***** The data

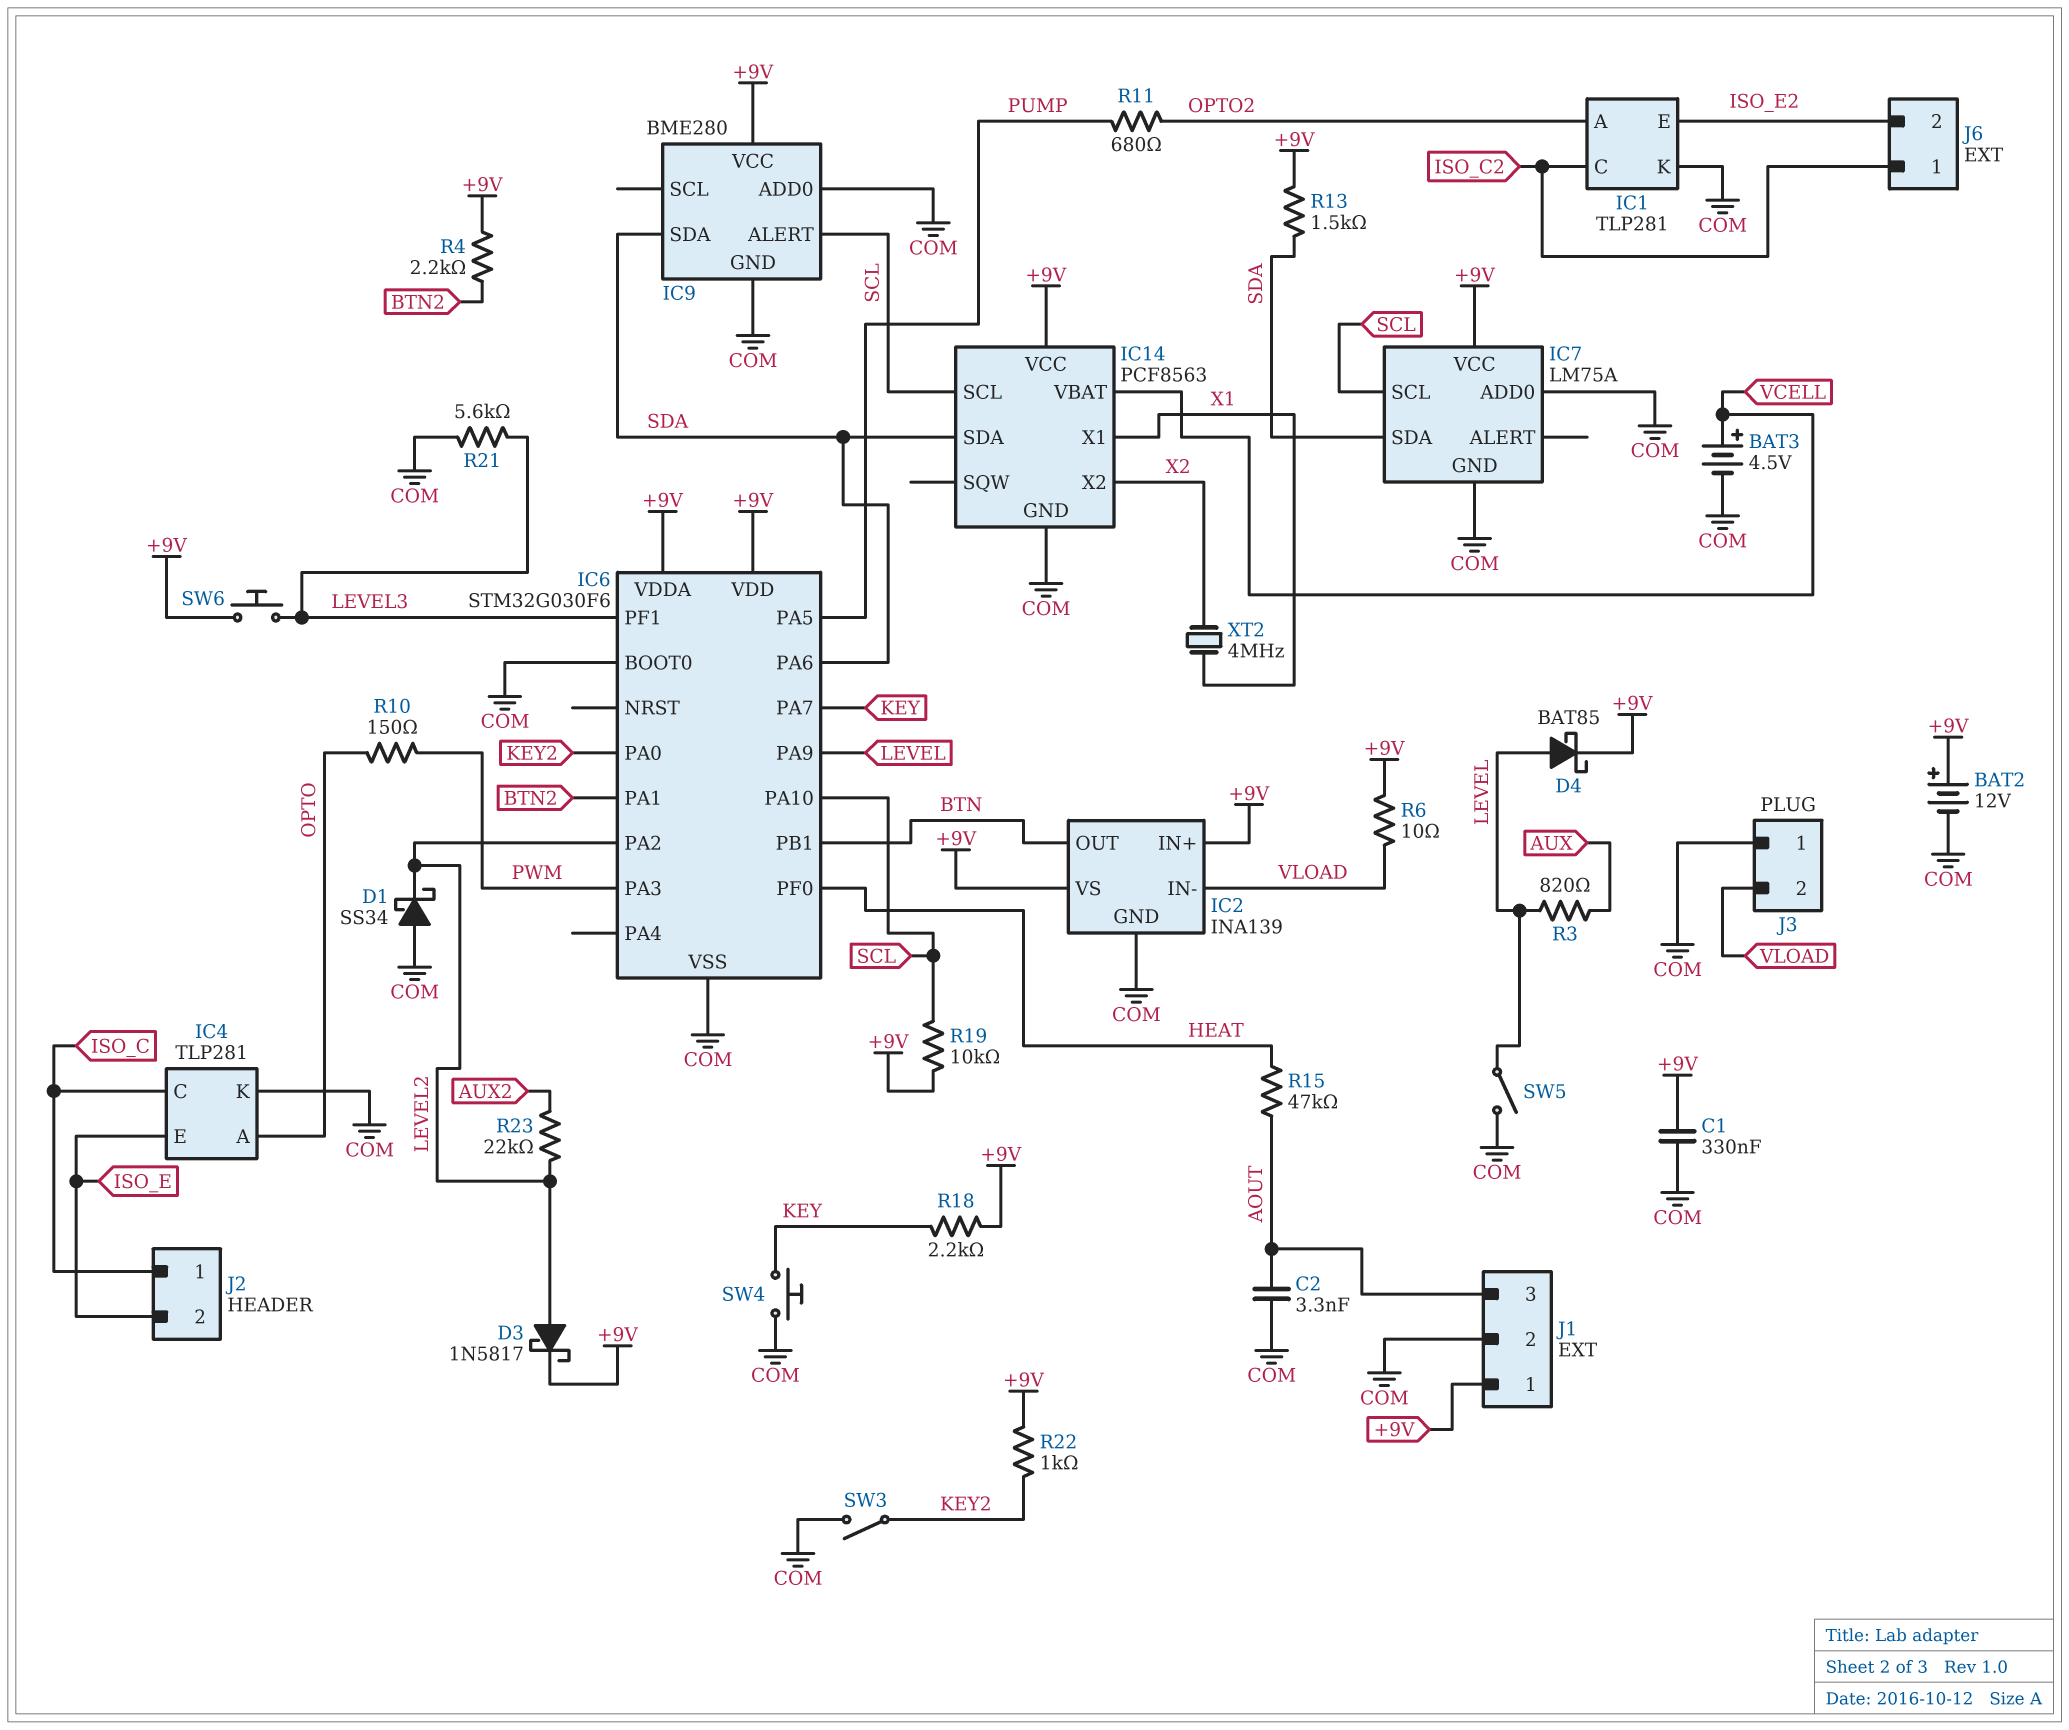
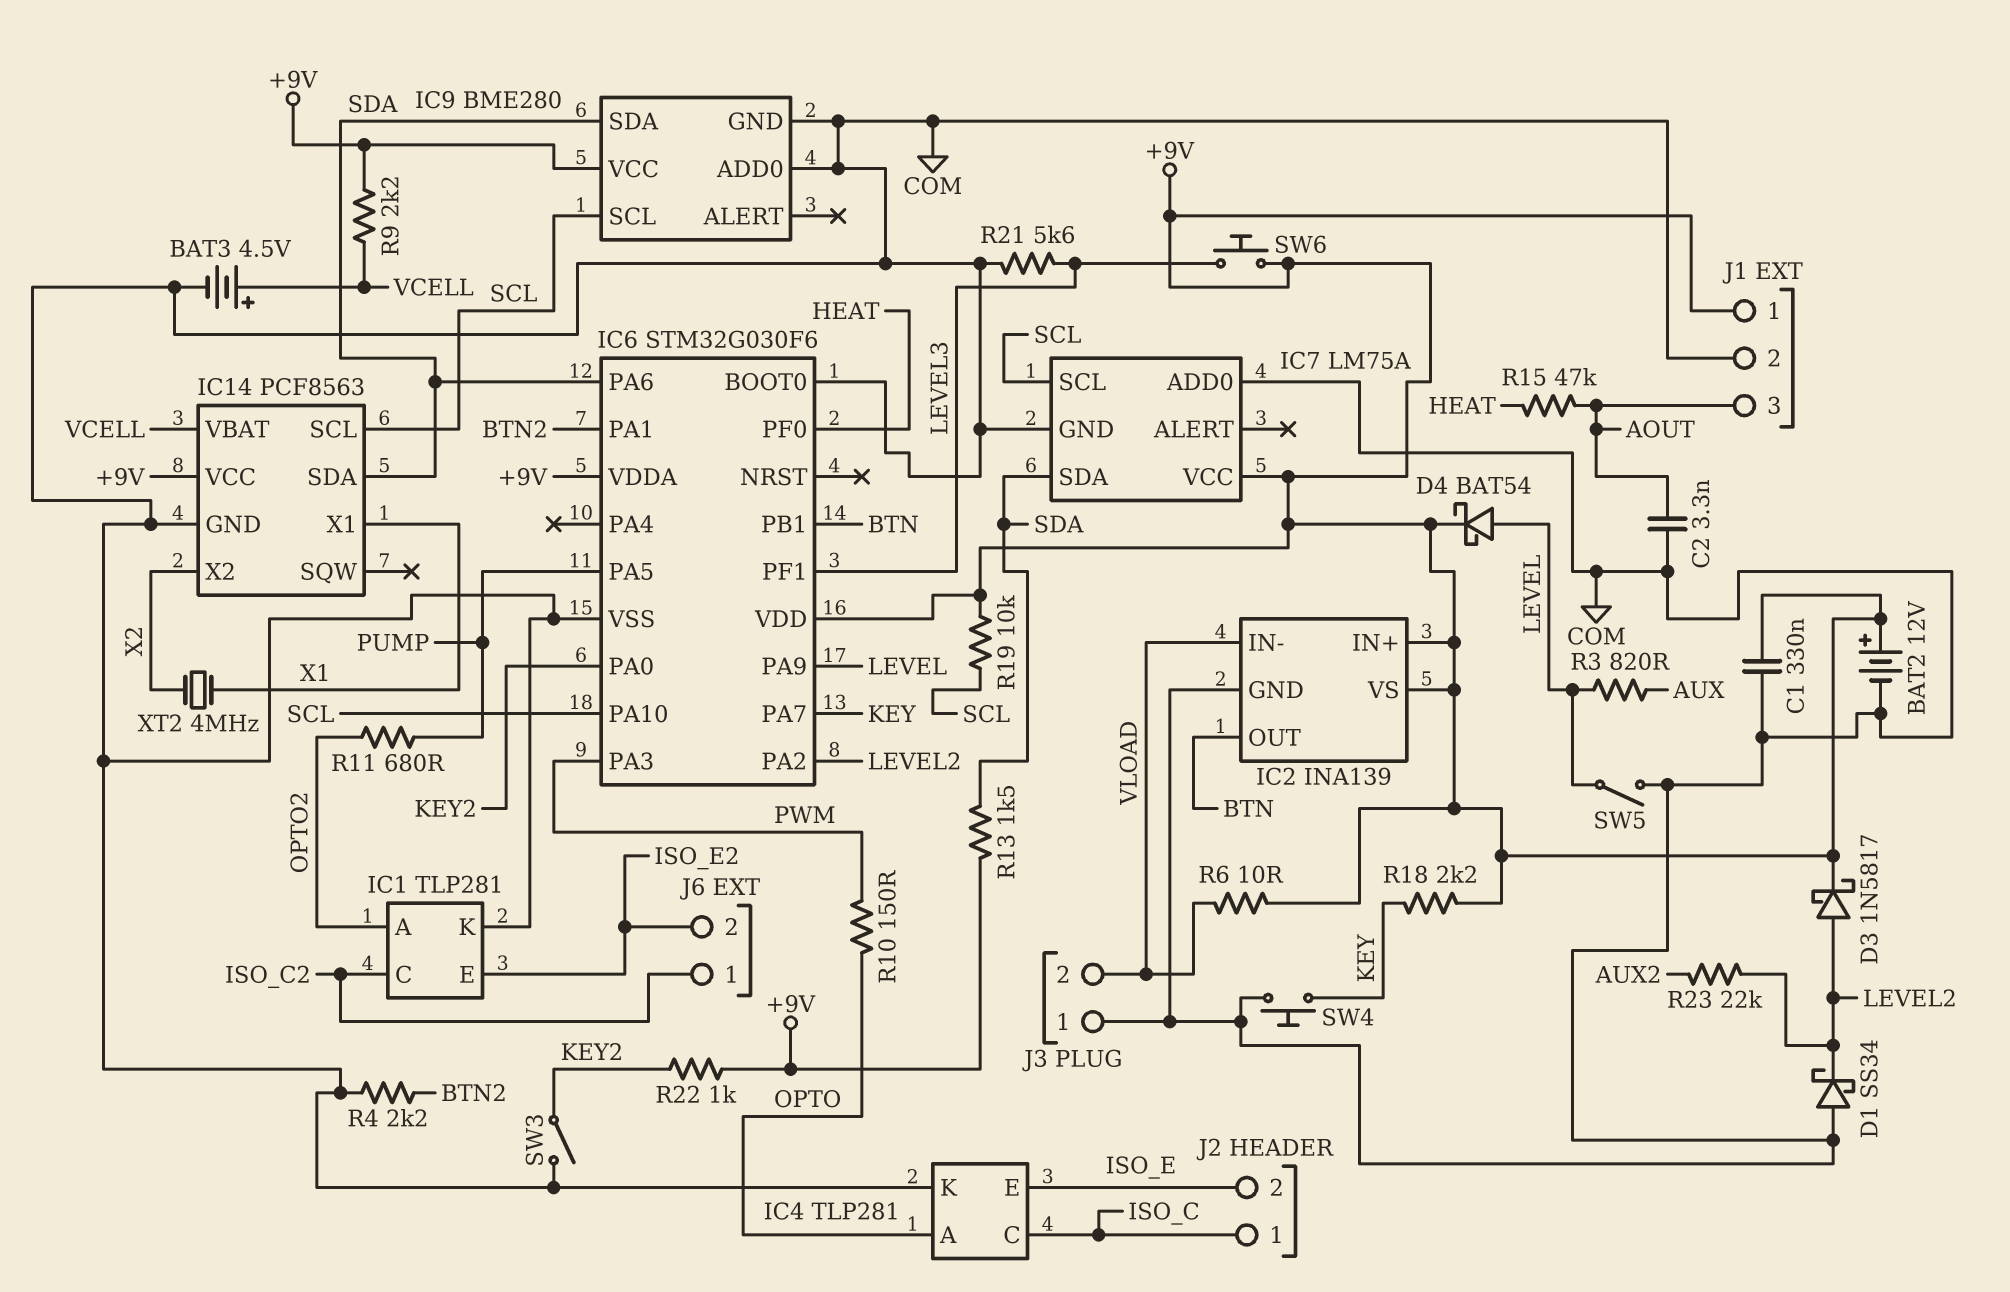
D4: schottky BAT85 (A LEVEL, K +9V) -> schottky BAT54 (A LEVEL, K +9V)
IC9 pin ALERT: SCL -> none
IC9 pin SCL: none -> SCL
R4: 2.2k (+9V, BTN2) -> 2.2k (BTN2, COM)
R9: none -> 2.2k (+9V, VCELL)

**********

Description of the task:
Locate all lines in the listing above with the word "none" and copy them.

Written response:
IC9 pin ALERT: SCL -> none
IC9 pin SCL: none -> SCL
R9: none -> 2.2k (+9V, VCELL)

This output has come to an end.